Go through the entries below. Copy each line in which "VBAT" appears.

*** Opening of RECORDS TO PROCESS ***

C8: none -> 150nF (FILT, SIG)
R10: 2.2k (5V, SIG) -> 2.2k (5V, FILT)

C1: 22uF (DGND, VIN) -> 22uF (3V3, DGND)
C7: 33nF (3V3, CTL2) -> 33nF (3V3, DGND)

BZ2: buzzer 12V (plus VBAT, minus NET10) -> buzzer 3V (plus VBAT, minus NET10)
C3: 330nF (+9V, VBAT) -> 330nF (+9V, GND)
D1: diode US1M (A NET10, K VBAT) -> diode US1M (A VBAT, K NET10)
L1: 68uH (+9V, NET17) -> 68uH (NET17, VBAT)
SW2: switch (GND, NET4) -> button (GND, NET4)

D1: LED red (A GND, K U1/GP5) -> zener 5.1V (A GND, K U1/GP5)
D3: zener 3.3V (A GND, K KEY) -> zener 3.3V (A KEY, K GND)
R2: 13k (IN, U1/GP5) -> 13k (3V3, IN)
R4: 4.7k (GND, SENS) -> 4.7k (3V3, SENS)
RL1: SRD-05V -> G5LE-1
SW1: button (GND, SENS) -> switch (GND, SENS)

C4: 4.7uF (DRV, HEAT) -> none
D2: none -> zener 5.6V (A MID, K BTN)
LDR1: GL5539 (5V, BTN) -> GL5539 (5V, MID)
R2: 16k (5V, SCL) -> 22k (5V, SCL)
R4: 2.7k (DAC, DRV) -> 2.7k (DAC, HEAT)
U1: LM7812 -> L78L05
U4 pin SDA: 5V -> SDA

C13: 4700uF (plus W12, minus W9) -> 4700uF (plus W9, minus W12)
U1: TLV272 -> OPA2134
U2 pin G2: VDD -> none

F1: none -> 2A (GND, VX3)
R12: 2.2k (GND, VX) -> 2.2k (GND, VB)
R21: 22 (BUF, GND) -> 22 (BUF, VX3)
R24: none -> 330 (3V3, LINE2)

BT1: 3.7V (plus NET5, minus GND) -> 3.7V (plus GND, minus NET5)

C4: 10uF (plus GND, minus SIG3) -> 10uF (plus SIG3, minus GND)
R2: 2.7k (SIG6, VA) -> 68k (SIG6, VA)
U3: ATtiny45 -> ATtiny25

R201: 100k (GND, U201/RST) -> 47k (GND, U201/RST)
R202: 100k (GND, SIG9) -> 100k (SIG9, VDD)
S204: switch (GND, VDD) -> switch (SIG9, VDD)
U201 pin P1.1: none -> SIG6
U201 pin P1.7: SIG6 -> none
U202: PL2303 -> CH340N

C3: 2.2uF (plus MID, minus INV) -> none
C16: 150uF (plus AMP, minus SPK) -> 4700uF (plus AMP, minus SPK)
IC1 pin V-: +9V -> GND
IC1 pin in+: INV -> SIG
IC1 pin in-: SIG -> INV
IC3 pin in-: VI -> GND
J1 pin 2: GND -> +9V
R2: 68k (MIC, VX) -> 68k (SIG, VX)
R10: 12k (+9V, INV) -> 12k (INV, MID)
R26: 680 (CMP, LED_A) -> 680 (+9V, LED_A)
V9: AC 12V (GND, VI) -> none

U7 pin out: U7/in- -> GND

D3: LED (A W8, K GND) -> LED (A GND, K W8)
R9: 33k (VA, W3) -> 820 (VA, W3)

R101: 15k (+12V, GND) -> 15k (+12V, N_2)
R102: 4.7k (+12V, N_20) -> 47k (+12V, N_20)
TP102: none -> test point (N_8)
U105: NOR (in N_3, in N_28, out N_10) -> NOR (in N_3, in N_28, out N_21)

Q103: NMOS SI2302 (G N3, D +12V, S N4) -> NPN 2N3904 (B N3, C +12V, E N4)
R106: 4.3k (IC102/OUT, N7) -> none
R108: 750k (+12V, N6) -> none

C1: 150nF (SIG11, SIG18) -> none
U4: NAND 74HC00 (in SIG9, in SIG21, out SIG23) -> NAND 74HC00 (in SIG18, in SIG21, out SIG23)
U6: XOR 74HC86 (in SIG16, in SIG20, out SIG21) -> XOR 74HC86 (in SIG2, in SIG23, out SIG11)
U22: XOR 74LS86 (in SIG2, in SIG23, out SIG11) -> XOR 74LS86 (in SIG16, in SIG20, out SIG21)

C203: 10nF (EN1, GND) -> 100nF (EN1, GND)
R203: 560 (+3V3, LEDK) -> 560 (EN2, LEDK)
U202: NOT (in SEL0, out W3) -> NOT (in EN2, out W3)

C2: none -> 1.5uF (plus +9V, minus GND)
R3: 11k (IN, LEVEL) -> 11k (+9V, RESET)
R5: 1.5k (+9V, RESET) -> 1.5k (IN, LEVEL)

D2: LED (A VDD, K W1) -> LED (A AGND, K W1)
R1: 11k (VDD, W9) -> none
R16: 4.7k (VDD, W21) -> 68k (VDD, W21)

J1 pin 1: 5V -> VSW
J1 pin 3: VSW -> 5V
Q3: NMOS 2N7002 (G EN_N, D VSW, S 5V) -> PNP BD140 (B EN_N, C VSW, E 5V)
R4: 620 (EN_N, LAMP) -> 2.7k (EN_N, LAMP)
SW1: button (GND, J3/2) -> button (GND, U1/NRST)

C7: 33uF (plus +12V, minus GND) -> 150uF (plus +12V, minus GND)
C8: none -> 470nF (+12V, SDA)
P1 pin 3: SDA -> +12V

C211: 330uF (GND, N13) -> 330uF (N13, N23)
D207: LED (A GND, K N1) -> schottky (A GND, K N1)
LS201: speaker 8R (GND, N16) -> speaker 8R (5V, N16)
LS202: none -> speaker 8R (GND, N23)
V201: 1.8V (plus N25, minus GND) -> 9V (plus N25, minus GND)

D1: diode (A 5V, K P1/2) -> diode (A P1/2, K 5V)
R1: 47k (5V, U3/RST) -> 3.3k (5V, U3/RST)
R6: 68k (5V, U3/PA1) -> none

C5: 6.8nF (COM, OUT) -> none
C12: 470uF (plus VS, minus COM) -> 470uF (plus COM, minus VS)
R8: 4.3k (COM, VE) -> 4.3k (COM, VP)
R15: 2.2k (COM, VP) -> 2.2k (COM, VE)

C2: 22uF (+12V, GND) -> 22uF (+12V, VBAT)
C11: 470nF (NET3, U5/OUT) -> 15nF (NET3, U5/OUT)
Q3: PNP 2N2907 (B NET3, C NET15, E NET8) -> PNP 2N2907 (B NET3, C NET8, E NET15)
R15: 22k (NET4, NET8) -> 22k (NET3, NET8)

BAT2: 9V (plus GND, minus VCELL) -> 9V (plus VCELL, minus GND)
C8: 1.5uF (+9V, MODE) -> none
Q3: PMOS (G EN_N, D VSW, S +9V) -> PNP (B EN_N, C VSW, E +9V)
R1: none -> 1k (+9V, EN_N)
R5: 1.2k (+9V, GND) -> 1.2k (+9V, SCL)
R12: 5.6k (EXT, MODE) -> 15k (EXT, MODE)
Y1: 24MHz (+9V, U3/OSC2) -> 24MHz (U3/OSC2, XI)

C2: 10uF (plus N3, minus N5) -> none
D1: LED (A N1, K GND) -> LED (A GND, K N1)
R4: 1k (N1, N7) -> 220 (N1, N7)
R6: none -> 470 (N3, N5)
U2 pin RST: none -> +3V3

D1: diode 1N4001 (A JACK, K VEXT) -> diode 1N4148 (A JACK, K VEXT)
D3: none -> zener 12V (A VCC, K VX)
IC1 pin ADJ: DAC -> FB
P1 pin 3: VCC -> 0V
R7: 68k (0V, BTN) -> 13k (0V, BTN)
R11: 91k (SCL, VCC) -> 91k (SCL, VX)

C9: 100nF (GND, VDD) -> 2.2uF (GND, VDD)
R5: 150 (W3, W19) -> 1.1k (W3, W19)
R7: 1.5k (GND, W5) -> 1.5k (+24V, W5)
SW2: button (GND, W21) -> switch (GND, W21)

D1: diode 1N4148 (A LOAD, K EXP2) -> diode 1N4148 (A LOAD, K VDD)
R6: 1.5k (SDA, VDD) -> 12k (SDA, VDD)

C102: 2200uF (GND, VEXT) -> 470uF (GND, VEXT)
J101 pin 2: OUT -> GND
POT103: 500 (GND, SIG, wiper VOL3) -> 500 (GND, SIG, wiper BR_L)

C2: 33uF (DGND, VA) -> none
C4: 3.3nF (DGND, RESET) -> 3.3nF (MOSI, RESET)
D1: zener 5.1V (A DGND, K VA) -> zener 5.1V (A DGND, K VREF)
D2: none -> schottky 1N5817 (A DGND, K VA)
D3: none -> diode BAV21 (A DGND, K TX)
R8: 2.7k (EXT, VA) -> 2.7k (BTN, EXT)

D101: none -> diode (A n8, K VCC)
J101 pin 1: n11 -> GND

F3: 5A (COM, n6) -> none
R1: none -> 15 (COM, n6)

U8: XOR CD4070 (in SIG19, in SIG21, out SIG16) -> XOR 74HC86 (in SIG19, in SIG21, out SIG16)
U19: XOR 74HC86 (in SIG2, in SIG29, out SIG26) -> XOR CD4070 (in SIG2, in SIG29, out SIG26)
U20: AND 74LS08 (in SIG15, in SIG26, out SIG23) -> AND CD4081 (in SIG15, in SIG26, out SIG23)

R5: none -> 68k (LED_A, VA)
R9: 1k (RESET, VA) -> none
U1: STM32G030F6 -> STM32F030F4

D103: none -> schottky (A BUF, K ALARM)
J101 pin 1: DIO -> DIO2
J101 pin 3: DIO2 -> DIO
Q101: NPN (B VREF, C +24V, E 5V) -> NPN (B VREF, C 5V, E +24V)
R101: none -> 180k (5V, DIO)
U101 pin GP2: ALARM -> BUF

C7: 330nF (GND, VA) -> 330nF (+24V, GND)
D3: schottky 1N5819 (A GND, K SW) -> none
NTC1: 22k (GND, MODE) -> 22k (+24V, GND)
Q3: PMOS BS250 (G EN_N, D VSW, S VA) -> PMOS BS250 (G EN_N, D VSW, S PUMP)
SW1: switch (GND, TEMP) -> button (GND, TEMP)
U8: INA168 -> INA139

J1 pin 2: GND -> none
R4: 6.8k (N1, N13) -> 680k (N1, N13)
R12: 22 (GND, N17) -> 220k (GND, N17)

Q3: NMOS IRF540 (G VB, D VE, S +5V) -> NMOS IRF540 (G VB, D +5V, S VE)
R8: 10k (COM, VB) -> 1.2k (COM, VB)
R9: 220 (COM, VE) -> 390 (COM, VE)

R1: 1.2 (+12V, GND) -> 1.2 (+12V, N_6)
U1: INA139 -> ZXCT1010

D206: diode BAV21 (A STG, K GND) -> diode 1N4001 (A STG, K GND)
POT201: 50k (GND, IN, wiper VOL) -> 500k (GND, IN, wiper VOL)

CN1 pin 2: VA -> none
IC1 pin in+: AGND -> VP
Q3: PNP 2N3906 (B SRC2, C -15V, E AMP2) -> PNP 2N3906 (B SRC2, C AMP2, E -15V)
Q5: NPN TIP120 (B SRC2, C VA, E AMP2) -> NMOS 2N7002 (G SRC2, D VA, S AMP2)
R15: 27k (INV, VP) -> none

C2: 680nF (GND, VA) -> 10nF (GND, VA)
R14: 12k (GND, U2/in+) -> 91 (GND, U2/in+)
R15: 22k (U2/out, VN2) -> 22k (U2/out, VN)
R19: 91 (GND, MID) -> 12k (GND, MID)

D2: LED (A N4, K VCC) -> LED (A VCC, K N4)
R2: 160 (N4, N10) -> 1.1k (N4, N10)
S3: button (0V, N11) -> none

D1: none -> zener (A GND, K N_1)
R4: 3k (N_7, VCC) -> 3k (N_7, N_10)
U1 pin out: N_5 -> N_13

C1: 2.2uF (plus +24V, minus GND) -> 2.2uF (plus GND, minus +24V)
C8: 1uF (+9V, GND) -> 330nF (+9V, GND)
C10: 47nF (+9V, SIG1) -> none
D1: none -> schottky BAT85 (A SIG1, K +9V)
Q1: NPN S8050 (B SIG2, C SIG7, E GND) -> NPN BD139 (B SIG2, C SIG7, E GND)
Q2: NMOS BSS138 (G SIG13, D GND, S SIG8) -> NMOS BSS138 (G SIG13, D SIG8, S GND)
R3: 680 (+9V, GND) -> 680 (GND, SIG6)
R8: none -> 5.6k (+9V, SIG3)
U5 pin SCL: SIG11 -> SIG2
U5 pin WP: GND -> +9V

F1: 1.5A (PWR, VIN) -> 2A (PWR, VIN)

*** Close of RECORDS TO PROCESS ***

PROBLEM SOLUTION:
BZ2: buzzer 12V (plus VBAT, minus NET10) -> buzzer 3V (plus VBAT, minus NET10)
C3: 330nF (+9V, VBAT) -> 330nF (+9V, GND)
D1: diode US1M (A NET10, K VBAT) -> diode US1M (A VBAT, K NET10)
L1: 68uH (+9V, NET17) -> 68uH (NET17, VBAT)
C2: 22uF (+12V, GND) -> 22uF (+12V, VBAT)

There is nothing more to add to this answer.